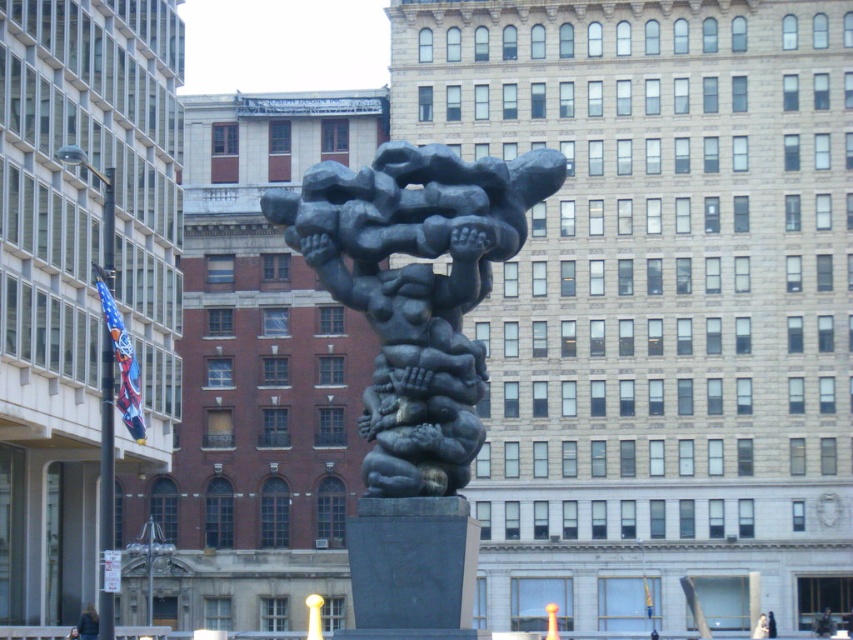
In the scene shown: Can you confirm if bronze sculpture at center is positioned to the left of dark brown hair at lower left?

No, bronze sculpture at center is not to the left of dark brown hair at lower left.

Does bronze sculpture at center have a greater height compared to dark brown hair at lower left?

Indeed, bronze sculpture at center has a greater height compared to dark brown hair at lower left.

Image resolution: width=853 pixels, height=640 pixels. What do you see at coordinates (416, 291) in the screenshot?
I see `bronze sculpture at center` at bounding box center [416, 291].

Identify the location of bronze sculpture at center. The width and height of the screenshot is (853, 640). (416, 291).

==========

SET EXERCISE - Format the lines above as a JSON list of strings, one string per line, with blank lines omitted. Leave the pictures out of the list.

FINAL RESULT -
[
  "In the scene shown: Can you confirm if bronze sculpture at center is positioned to the left of dark brown hair at lower left?",
  "No, bronze sculpture at center is not to the left of dark brown hair at lower left.",
  "Does bronze sculpture at center have a greater height compared to dark brown hair at lower left?",
  "Indeed, bronze sculpture at center has a greater height compared to dark brown hair at lower left.",
  "Image resolution: width=853 pixels, height=640 pixels. What do you see at coordinates (416, 291) in the screenshot?",
  "I see `bronze sculpture at center` at bounding box center [416, 291].",
  "Identify the location of bronze sculpture at center. The width and height of the screenshot is (853, 640). (416, 291)."
]